== Segment start ==
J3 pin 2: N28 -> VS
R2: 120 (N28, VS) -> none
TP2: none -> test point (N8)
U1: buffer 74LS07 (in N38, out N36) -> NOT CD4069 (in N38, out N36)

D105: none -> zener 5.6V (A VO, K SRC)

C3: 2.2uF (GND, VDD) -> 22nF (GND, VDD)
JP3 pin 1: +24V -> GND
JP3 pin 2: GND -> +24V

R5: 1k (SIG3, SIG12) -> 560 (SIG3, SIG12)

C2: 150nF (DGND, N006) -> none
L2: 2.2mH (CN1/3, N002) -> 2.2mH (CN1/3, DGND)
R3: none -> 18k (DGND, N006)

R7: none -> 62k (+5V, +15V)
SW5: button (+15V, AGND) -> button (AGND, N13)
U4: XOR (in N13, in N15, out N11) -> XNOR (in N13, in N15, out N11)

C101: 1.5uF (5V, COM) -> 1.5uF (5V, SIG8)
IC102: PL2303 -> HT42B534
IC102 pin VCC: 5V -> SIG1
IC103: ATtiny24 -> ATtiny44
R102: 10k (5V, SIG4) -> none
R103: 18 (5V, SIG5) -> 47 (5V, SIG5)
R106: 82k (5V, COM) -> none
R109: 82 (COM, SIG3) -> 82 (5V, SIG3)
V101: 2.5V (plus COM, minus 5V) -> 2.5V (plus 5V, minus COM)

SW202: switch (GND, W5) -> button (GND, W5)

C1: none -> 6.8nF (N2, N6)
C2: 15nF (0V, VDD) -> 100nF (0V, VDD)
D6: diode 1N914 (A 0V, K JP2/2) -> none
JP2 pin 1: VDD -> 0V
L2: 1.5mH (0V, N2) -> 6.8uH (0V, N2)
== Segment end ==
## Required work:
Filter the data for the string "none". Copy each matching line.

## Answer below:
R2: 120 (N28, VS) -> none
TP2: none -> test point (N8)
D105: none -> zener 5.6V (A VO, K SRC)
C2: 150nF (DGND, N006) -> none
R3: none -> 18k (DGND, N006)
R7: none -> 62k (+5V, +15V)
R102: 10k (5V, SIG4) -> none
R106: 82k (5V, COM) -> none
C1: none -> 6.8nF (N2, N6)
D6: diode 1N914 (A 0V, K JP2/2) -> none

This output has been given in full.